*** Recorded data ***

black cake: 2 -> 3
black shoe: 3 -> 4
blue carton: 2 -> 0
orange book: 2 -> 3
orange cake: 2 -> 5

*** End of Recorded data ***
*** Recorded data ***

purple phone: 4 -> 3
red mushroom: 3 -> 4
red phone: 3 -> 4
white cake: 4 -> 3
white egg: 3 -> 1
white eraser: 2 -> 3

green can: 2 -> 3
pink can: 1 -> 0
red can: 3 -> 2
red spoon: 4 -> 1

*** End of Recorded data ***

Exercise prompt:
Would you please copy every line in the data that contains the word "white"?

Response for this exercise:
white cake: 4 -> 3
white egg: 3 -> 1
white eraser: 2 -> 3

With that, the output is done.